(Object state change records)
◇ ◇ ◇

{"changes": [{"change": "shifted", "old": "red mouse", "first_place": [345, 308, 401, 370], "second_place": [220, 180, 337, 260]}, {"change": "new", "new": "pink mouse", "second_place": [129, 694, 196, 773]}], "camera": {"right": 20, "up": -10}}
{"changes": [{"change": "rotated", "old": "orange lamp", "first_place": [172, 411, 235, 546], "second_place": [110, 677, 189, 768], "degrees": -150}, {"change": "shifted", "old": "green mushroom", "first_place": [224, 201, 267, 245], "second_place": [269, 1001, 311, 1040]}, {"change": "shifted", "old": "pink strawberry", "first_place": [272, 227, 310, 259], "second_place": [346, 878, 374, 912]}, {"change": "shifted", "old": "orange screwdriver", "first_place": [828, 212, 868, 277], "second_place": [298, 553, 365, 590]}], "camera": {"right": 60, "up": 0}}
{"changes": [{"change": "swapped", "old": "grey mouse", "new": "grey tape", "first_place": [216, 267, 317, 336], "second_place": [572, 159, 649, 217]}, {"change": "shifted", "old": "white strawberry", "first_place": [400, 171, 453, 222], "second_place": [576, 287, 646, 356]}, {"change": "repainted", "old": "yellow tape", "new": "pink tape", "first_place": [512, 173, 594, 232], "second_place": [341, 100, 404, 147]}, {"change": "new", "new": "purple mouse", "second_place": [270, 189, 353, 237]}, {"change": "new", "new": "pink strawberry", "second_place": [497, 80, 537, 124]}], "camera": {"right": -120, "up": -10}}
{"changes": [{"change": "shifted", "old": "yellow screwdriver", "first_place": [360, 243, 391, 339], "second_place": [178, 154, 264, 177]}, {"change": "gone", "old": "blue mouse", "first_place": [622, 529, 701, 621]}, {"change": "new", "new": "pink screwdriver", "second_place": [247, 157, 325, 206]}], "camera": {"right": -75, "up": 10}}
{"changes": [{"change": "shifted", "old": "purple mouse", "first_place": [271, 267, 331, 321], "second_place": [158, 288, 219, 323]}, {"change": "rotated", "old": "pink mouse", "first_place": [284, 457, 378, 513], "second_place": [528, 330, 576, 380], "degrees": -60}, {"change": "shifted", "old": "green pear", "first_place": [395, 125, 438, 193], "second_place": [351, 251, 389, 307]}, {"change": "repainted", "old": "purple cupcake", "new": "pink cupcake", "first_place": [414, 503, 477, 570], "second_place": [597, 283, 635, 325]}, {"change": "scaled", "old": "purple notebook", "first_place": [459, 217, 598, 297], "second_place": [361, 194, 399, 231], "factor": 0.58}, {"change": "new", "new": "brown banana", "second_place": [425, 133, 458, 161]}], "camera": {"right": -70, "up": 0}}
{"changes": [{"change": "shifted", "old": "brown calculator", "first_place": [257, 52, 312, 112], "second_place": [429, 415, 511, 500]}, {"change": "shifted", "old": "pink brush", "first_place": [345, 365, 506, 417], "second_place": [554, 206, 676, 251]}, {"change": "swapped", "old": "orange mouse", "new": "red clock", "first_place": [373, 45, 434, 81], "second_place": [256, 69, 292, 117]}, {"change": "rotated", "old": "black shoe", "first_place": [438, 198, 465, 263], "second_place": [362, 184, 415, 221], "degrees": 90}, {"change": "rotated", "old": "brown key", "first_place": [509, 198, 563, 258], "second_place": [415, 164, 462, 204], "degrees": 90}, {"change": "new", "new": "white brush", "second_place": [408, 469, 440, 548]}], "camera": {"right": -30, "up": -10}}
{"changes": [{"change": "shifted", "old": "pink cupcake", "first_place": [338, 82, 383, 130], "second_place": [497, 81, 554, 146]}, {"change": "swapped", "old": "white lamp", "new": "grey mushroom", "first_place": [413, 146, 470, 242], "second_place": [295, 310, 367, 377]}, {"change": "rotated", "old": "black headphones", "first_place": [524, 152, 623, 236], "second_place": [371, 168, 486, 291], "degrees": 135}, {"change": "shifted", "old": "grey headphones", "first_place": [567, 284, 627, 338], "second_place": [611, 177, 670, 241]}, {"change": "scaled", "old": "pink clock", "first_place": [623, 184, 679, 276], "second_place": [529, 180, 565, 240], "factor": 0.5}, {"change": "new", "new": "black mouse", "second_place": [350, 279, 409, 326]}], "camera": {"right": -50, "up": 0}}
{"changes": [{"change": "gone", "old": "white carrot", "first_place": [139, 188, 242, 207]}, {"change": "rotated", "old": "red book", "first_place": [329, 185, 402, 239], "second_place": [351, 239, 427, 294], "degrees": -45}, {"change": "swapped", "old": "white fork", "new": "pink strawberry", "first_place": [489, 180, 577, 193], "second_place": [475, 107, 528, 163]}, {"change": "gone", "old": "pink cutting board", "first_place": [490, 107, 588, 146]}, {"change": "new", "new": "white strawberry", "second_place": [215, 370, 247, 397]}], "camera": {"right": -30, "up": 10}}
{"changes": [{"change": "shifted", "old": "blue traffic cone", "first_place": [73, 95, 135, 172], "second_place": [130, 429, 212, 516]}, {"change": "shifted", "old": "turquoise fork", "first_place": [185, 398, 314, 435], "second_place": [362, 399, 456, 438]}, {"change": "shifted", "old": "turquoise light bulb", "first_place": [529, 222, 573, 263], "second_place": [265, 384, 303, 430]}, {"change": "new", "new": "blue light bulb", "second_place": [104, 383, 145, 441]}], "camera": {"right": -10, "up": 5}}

◇ ◇ ◇

■ **Task goal**: Those lines above that contain the string "yellow" should be returned.

■ **Exercise output**:
{"changes": [{"change": "swapped", "old": "grey mouse", "new": "grey tape", "first_place": [216, 267, 317, 336], "second_place": [572, 159, 649, 217]}, {"change": "shifted", "old": "white strawberry", "first_place": [400, 171, 453, 222], "second_place": [576, 287, 646, 356]}, {"change": "repainted", "old": "yellow tape", "new": "pink tape", "first_place": [512, 173, 594, 232], "second_place": [341, 100, 404, 147]}, {"change": "new", "new": "purple mouse", "second_place": [270, 189, 353, 237]}, {"change": "new", "new": "pink strawberry", "second_place": [497, 80, 537, 124]}], "camera": {"right": -120, "up": -10}}
{"changes": [{"change": "shifted", "old": "yellow screwdriver", "first_place": [360, 243, 391, 339], "second_place": [178, 154, 264, 177]}, {"change": "gone", "old": "blue mouse", "first_place": [622, 529, 701, 621]}, {"change": "new", "new": "pink screwdriver", "second_place": [247, 157, 325, 206]}], "camera": {"right": -75, "up": 10}}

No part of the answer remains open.